■ **Work task**
With pictures omitted, copy exactly the lines from the one containing "green L-shape: (116, 168) -> (89, 193), moved" through the end of the records below.

Shape state transition data
= = = =
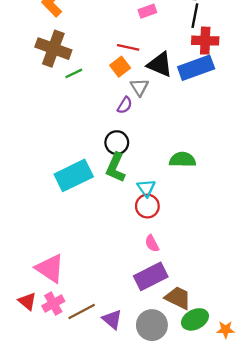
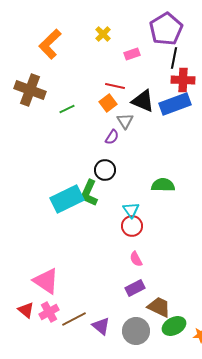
brown cross: (53, 49) -> (30, 90), moved
green L-shape: (116, 168) -> (89, 193), moved
purple rectangle: (151, 276) -> (135, 288), size x0.7

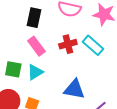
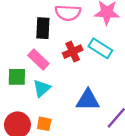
black rectangle: (34, 18) -> (43, 28), moved
green square: (13, 69) -> (17, 77), moved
= = = =
■ **Task answer**
green L-shape: (116, 168) -> (89, 193), moved
purple rectangle: (151, 276) -> (135, 288), size x0.7

black rectangle: (34, 18) -> (43, 28), moved
green square: (13, 69) -> (17, 77), moved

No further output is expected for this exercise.